● **Task item**:
With no images included, output each entry below exactly as it appears.

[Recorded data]
((
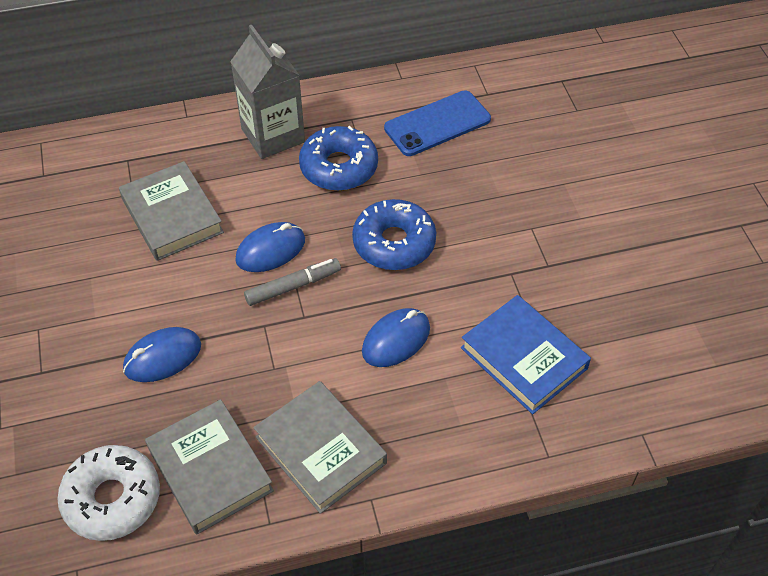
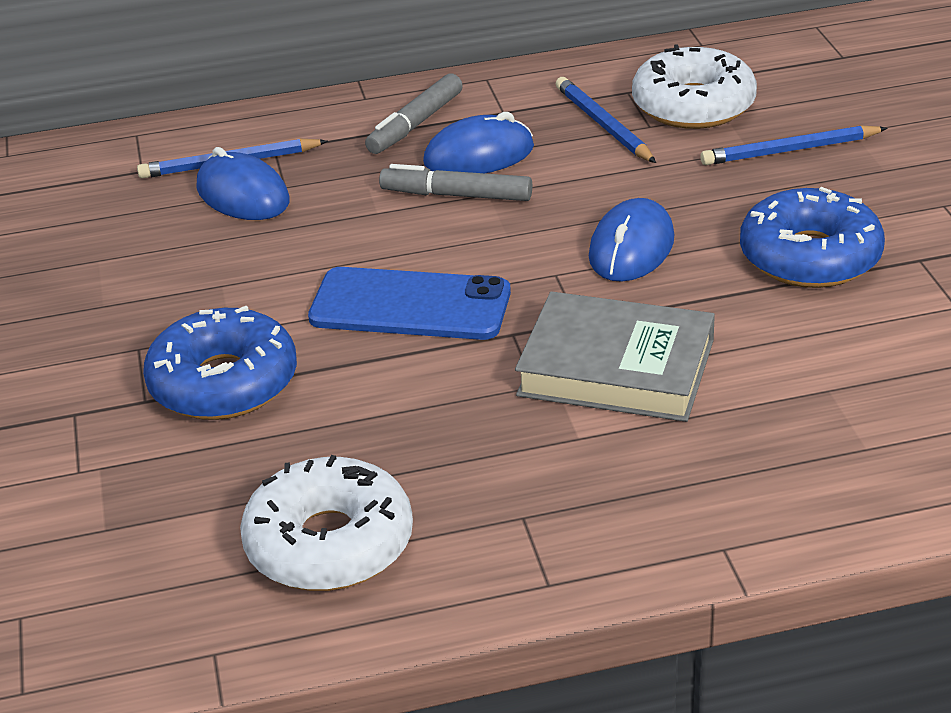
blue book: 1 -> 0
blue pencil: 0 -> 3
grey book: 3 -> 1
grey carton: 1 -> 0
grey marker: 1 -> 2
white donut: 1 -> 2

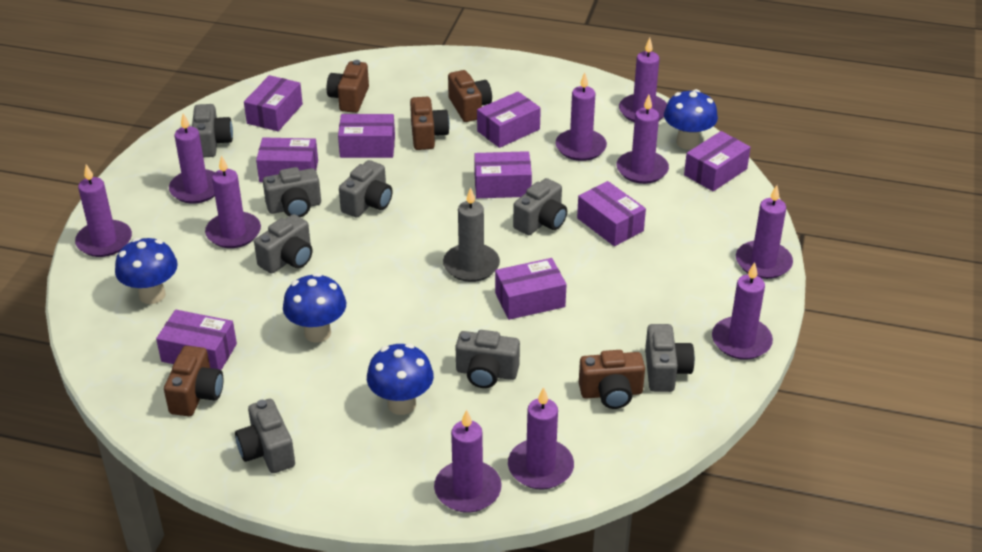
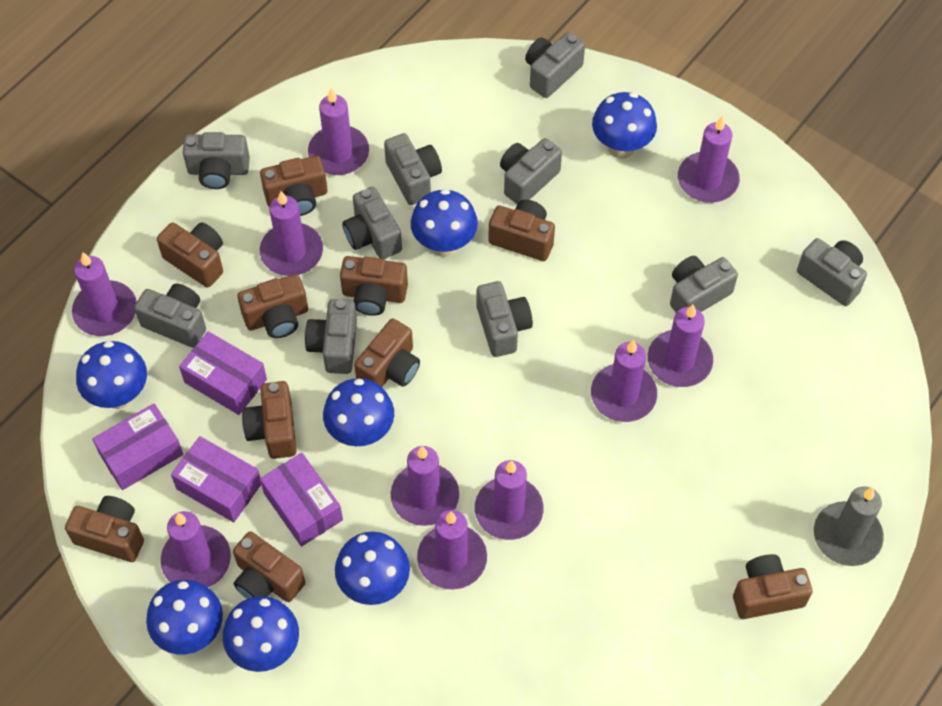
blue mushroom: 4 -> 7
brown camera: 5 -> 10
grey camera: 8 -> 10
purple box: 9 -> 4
))
● **Exercise answer**:
blue book: 1 -> 0
blue pencil: 0 -> 3
grey book: 3 -> 1
grey carton: 1 -> 0
grey marker: 1 -> 2
white donut: 1 -> 2

blue mushroom: 4 -> 7
brown camera: 5 -> 10
grey camera: 8 -> 10
purple box: 9 -> 4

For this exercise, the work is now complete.